## ACTION ITEM
Reproduce exactly, from the data that follows, the line with "C17: 4.7nF (DGND, N006) -> 2.2nF (DGND, N006)", the line with "R12: 680 (DGND, N025) -> 390 (DGND, N025)", and every line that lies between them.

## EXCERPTED RECORDS
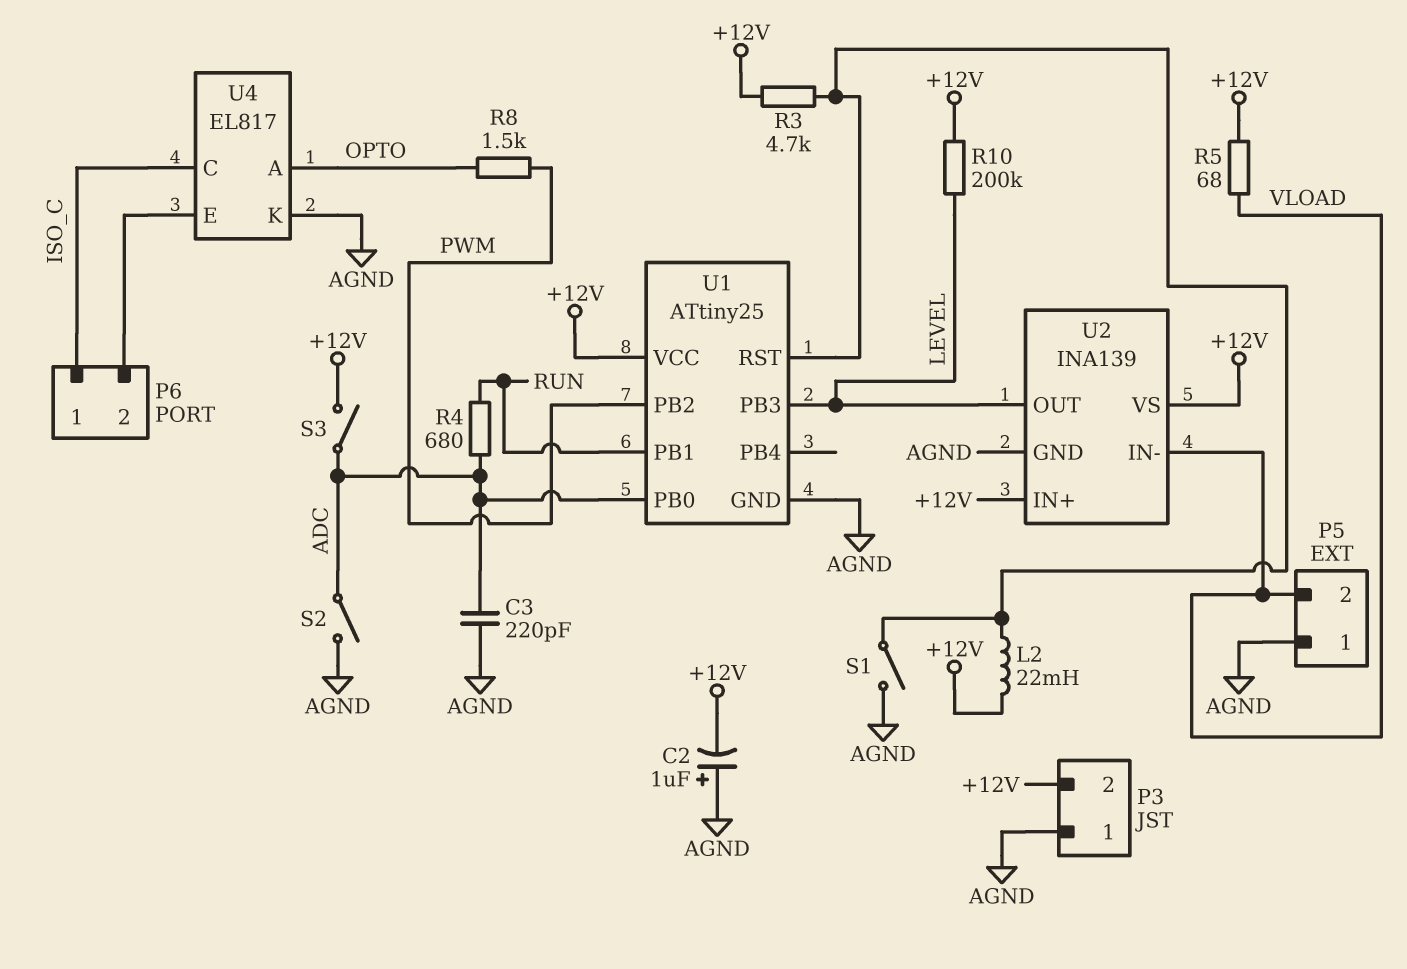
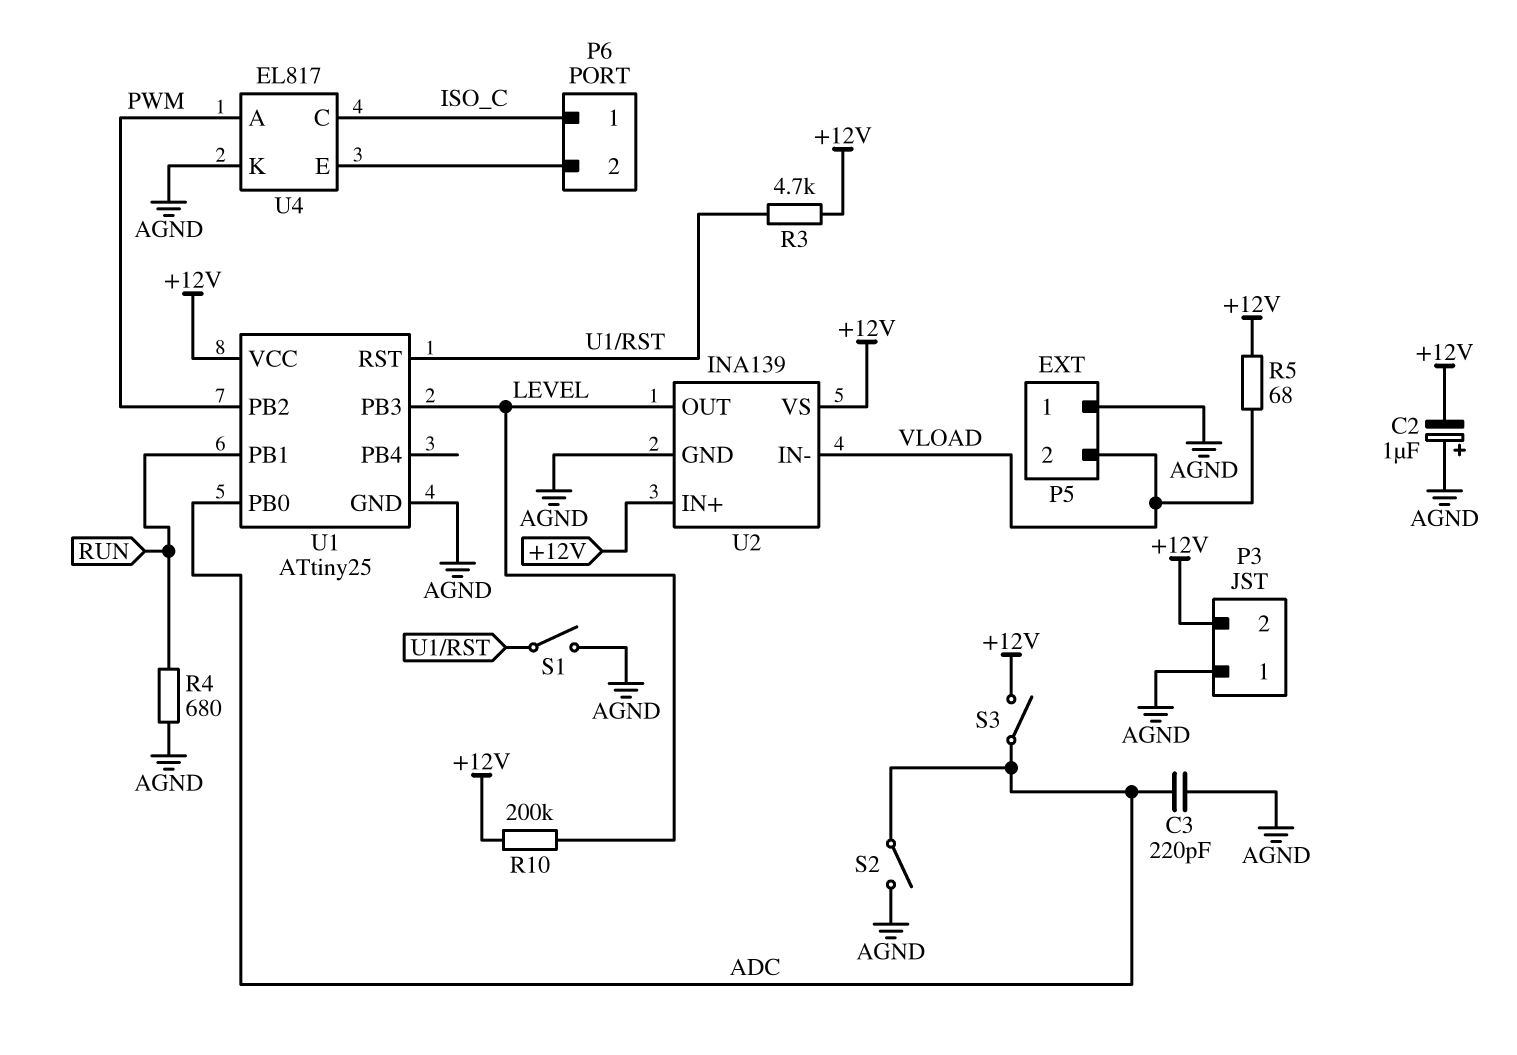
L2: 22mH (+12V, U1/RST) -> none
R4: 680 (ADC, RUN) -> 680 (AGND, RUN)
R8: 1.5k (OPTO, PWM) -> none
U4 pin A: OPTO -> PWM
==
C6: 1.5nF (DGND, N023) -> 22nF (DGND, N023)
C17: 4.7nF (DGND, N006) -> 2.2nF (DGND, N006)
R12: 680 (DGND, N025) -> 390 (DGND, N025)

## SOLUTION
C17: 4.7nF (DGND, N006) -> 2.2nF (DGND, N006)
R12: 680 (DGND, N025) -> 390 (DGND, N025)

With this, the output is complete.